Among the entries that follow, the required portion opens with the line containing "(235, 144) = (207, 350): black marker -> none" and closes with the line containing "(385, 212) = (343, 258): blue". Give that portion again exactly, and nothing else.

- **SUPPLIED INFORMATION**:
_ _ _ _ _ _ _
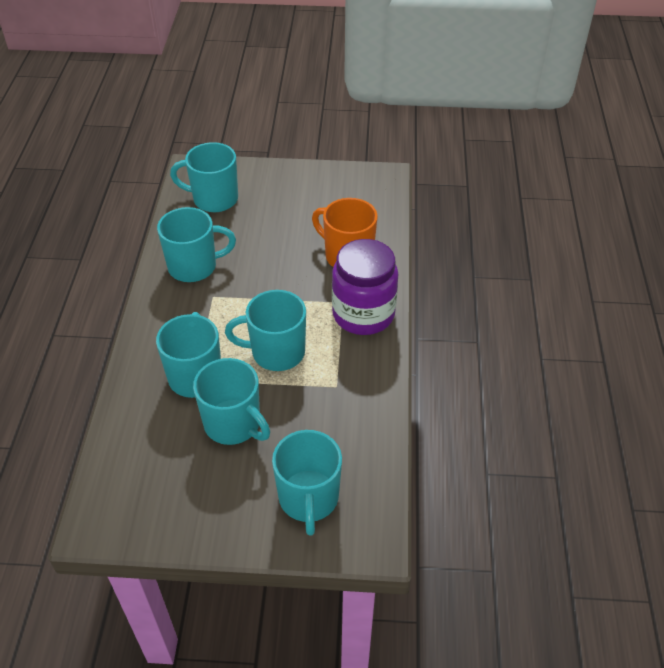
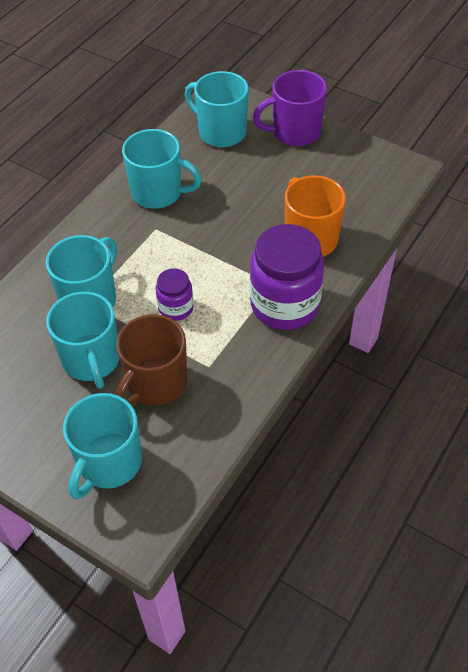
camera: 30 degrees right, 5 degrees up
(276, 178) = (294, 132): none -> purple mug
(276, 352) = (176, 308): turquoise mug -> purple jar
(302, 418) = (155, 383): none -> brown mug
_ _ _ _ _ _ _
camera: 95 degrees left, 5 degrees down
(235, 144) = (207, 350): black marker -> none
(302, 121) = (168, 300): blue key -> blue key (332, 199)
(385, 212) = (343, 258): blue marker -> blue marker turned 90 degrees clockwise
_ _ _ _ _ _ _
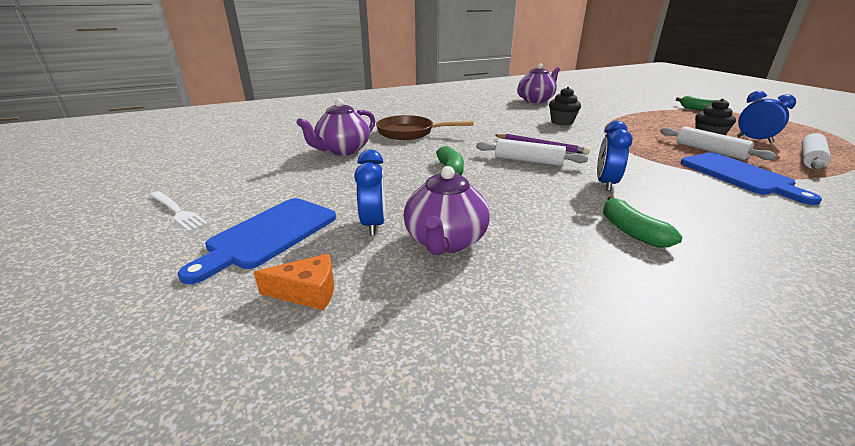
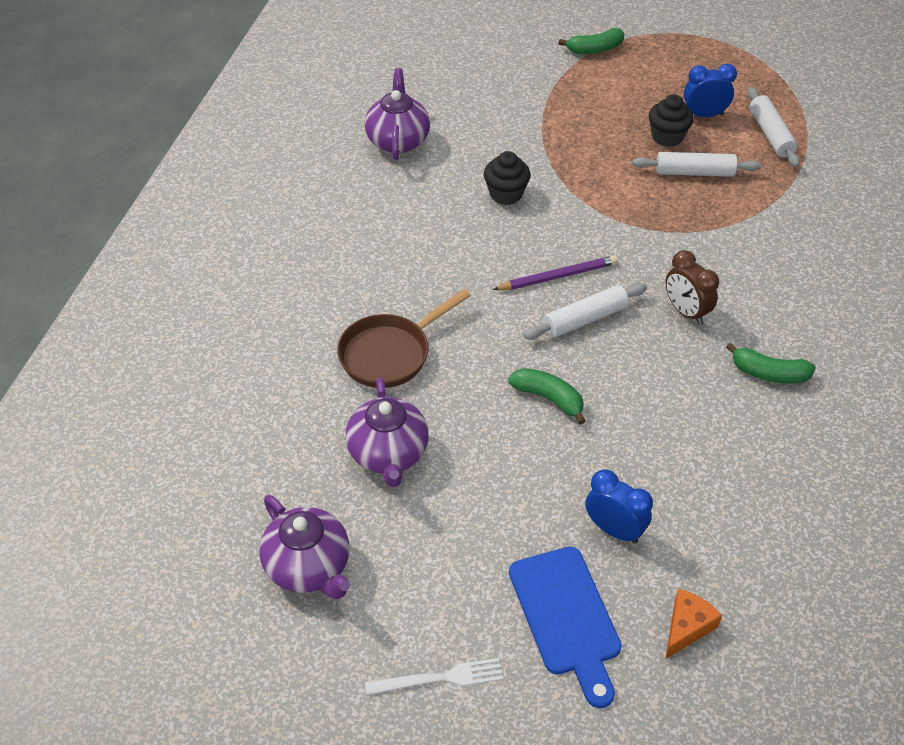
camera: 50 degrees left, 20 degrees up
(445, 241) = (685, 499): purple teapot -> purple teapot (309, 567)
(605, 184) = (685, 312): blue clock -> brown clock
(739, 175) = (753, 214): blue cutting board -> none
_ _ _ _ _ _ _
- **EXPECTED ANSWER**:
(235, 144) = (207, 350): black marker -> none
(302, 121) = (168, 300): blue key -> blue key (332, 199)
(385, 212) = (343, 258): blue marker -> blue marker turned 90 degrees clockwise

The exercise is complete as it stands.